§ Raw records:
# # # # # # #

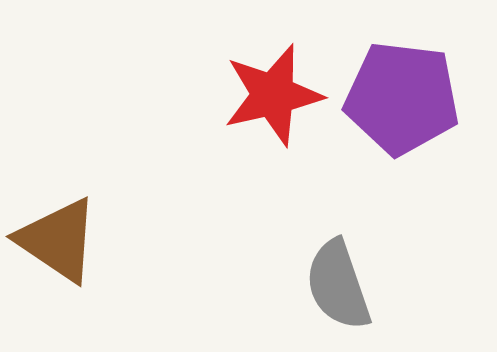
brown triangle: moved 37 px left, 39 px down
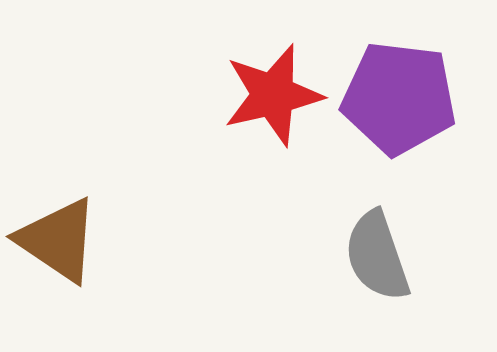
purple pentagon: moved 3 px left
gray semicircle: moved 39 px right, 29 px up
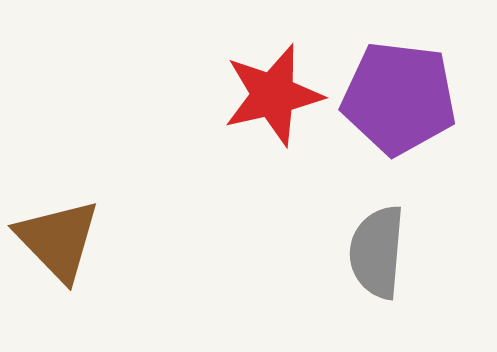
brown triangle: rotated 12 degrees clockwise
gray semicircle: moved 4 px up; rotated 24 degrees clockwise
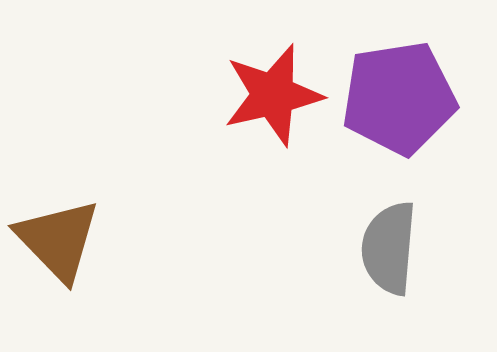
purple pentagon: rotated 16 degrees counterclockwise
gray semicircle: moved 12 px right, 4 px up
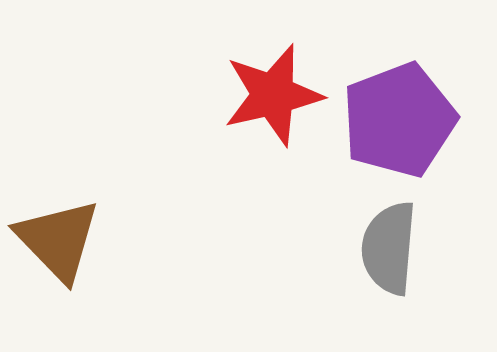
purple pentagon: moved 22 px down; rotated 12 degrees counterclockwise
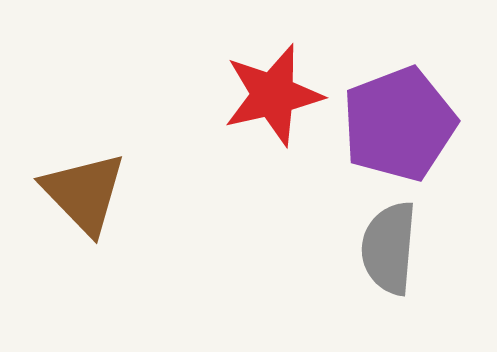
purple pentagon: moved 4 px down
brown triangle: moved 26 px right, 47 px up
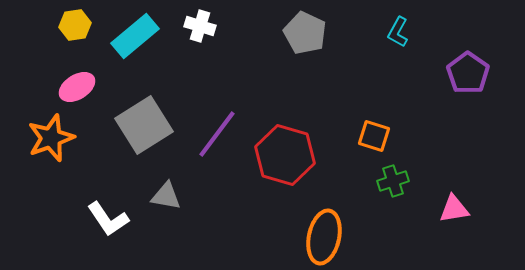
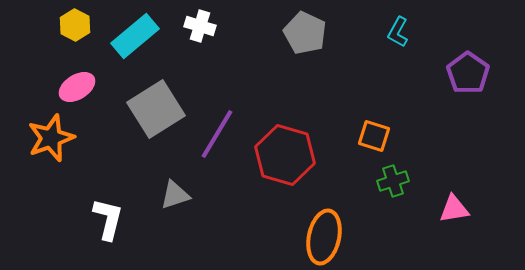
yellow hexagon: rotated 24 degrees counterclockwise
gray square: moved 12 px right, 16 px up
purple line: rotated 6 degrees counterclockwise
gray triangle: moved 9 px right, 1 px up; rotated 28 degrees counterclockwise
white L-shape: rotated 132 degrees counterclockwise
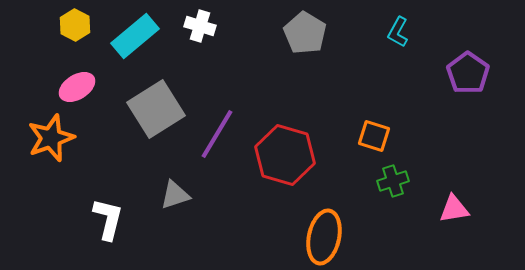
gray pentagon: rotated 6 degrees clockwise
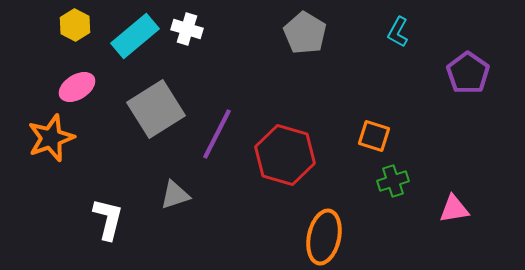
white cross: moved 13 px left, 3 px down
purple line: rotated 4 degrees counterclockwise
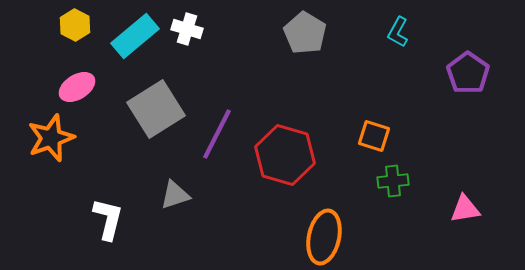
green cross: rotated 12 degrees clockwise
pink triangle: moved 11 px right
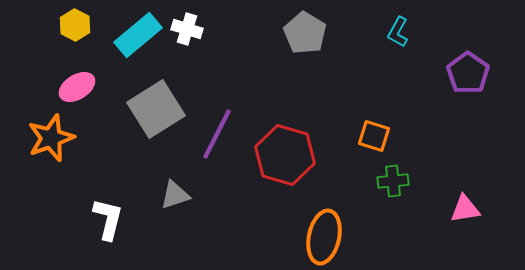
cyan rectangle: moved 3 px right, 1 px up
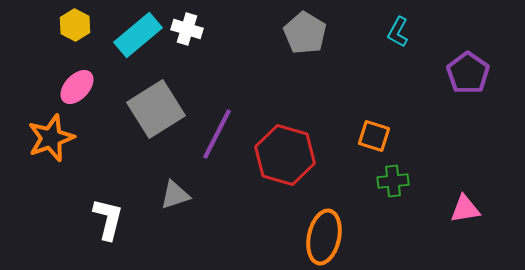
pink ellipse: rotated 15 degrees counterclockwise
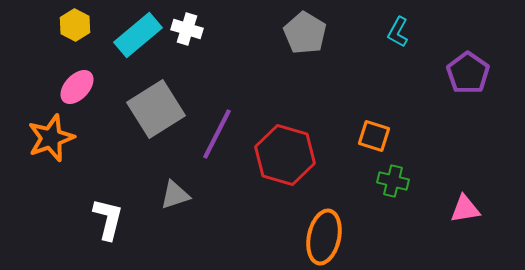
green cross: rotated 20 degrees clockwise
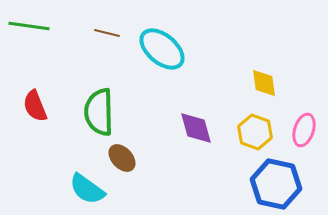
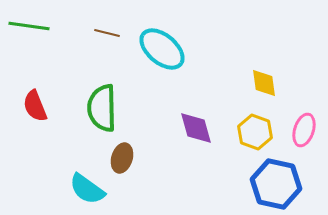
green semicircle: moved 3 px right, 4 px up
brown ellipse: rotated 60 degrees clockwise
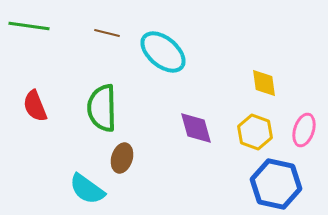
cyan ellipse: moved 1 px right, 3 px down
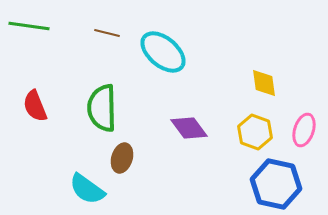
purple diamond: moved 7 px left; rotated 21 degrees counterclockwise
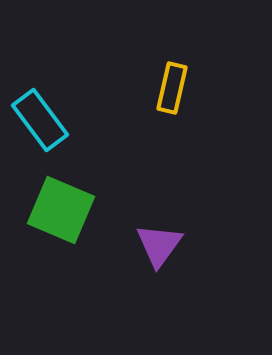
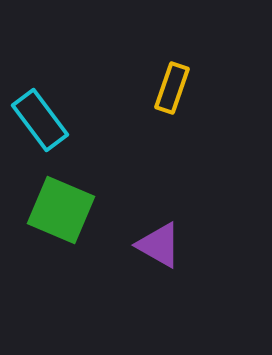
yellow rectangle: rotated 6 degrees clockwise
purple triangle: rotated 36 degrees counterclockwise
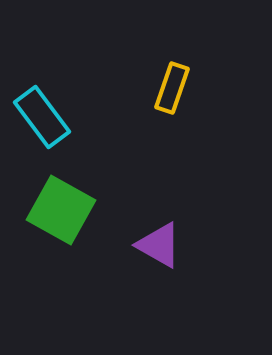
cyan rectangle: moved 2 px right, 3 px up
green square: rotated 6 degrees clockwise
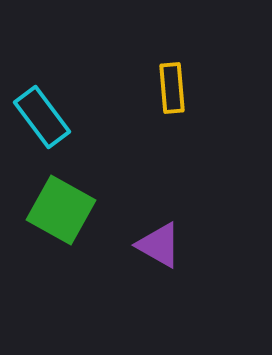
yellow rectangle: rotated 24 degrees counterclockwise
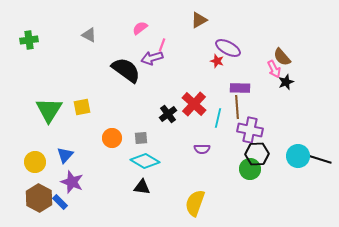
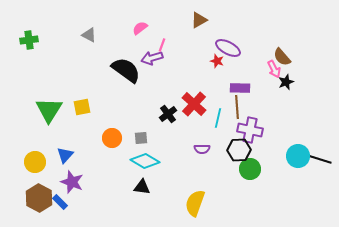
black hexagon: moved 18 px left, 4 px up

# # # # # # #

§ Problem to solve: Copy out every line of the material above word for word, leaving out the bracketed picture markers.

§ Solved exercise:
brown triangle: moved 37 px left, 39 px down
purple pentagon: moved 3 px left
gray semicircle: moved 39 px right, 29 px up
brown triangle: rotated 12 degrees clockwise
gray semicircle: moved 4 px up; rotated 24 degrees clockwise
purple pentagon: rotated 16 degrees counterclockwise
gray semicircle: moved 12 px right, 4 px up
purple pentagon: moved 22 px down; rotated 12 degrees counterclockwise
purple pentagon: moved 4 px down
brown triangle: moved 26 px right, 47 px up
yellow hexagon: rotated 24 degrees counterclockwise
gray square: moved 12 px right, 16 px up
purple line: rotated 6 degrees counterclockwise
gray triangle: moved 9 px right, 1 px up; rotated 28 degrees counterclockwise
white L-shape: rotated 132 degrees counterclockwise
gray pentagon: rotated 6 degrees clockwise
white cross: moved 13 px left, 3 px down
purple line: rotated 4 degrees counterclockwise
green cross: rotated 12 degrees clockwise
pink triangle: moved 11 px right
cyan rectangle: moved 3 px right, 1 px up
pink ellipse: rotated 15 degrees counterclockwise
green cross: rotated 20 degrees clockwise
green semicircle: moved 3 px right, 4 px up
brown ellipse: rotated 60 degrees clockwise
cyan ellipse: moved 1 px right, 3 px down
purple diamond: moved 7 px left; rotated 21 degrees counterclockwise
yellow rectangle: rotated 6 degrees clockwise
purple triangle: rotated 36 degrees counterclockwise
cyan rectangle: moved 2 px right, 3 px up
green square: rotated 6 degrees clockwise
yellow rectangle: rotated 24 degrees counterclockwise
black hexagon: moved 18 px left, 4 px up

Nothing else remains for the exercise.